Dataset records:
:::
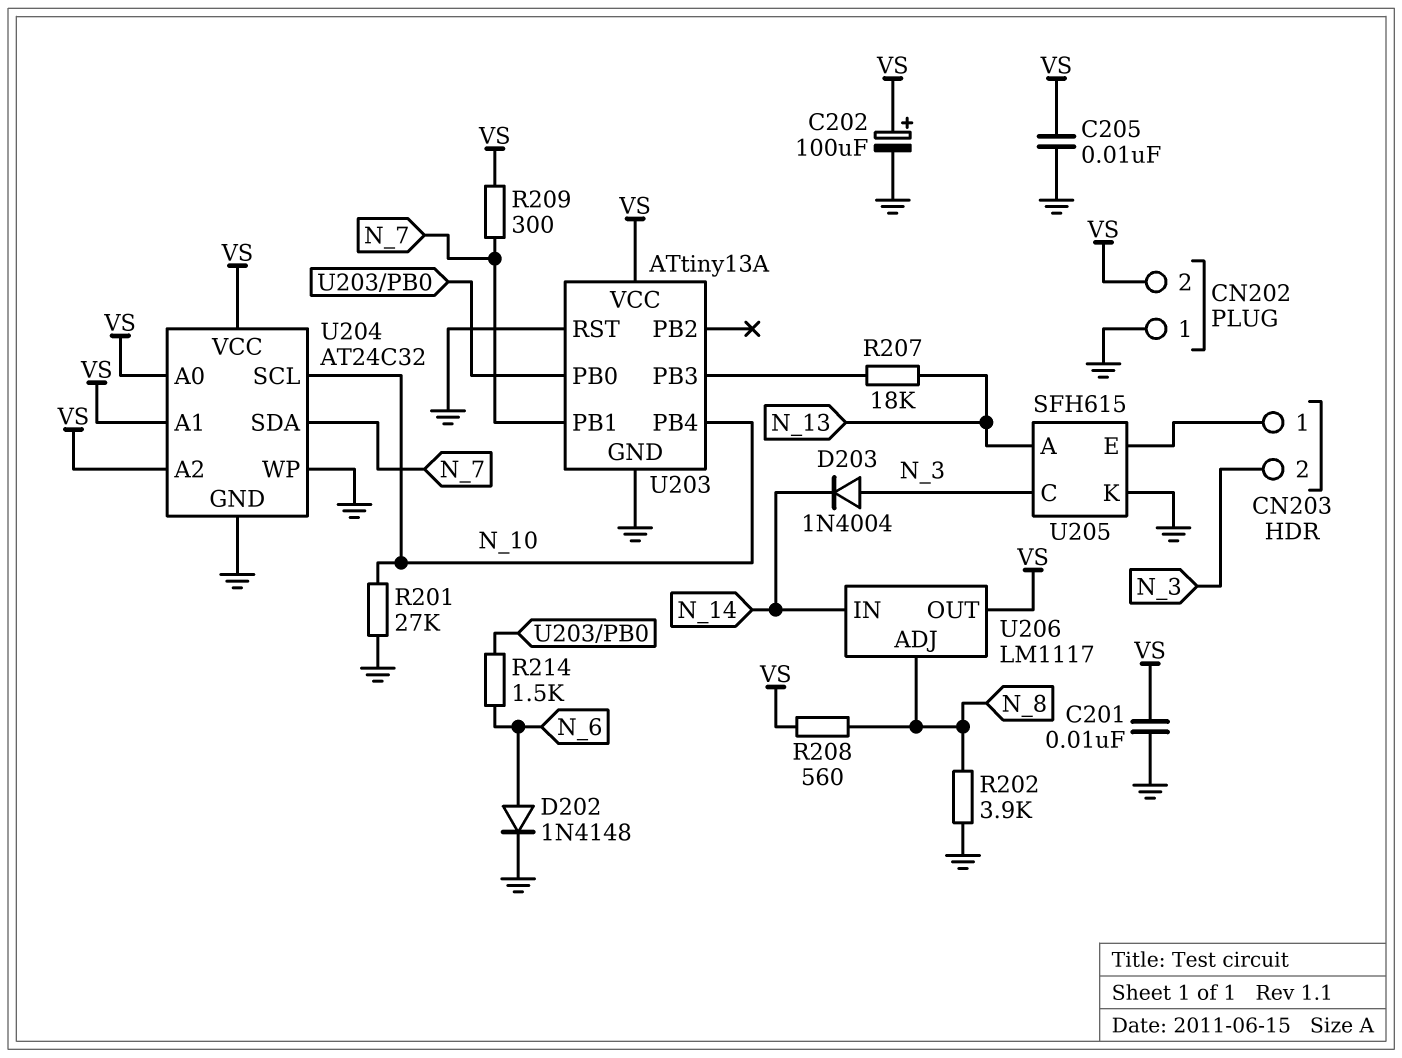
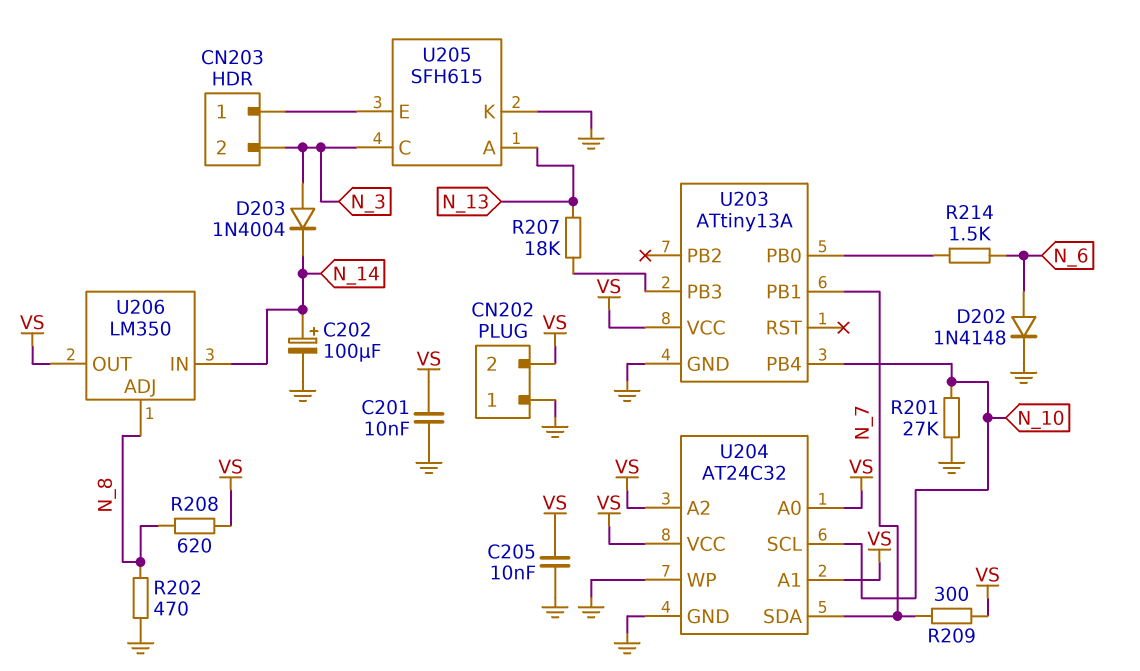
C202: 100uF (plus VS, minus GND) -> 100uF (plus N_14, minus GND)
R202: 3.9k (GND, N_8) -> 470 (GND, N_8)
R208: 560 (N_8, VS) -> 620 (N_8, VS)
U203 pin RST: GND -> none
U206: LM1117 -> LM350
:::
EXERCISE: What you return should match the records above word for word, minus the pictures.

EXERCISE RESULT:
C202: 100uF (plus VS, minus GND) -> 100uF (plus N_14, minus GND)
R202: 3.9k (GND, N_8) -> 470 (GND, N_8)
R208: 560 (N_8, VS) -> 620 (N_8, VS)
U203 pin RST: GND -> none
U206: LM1117 -> LM350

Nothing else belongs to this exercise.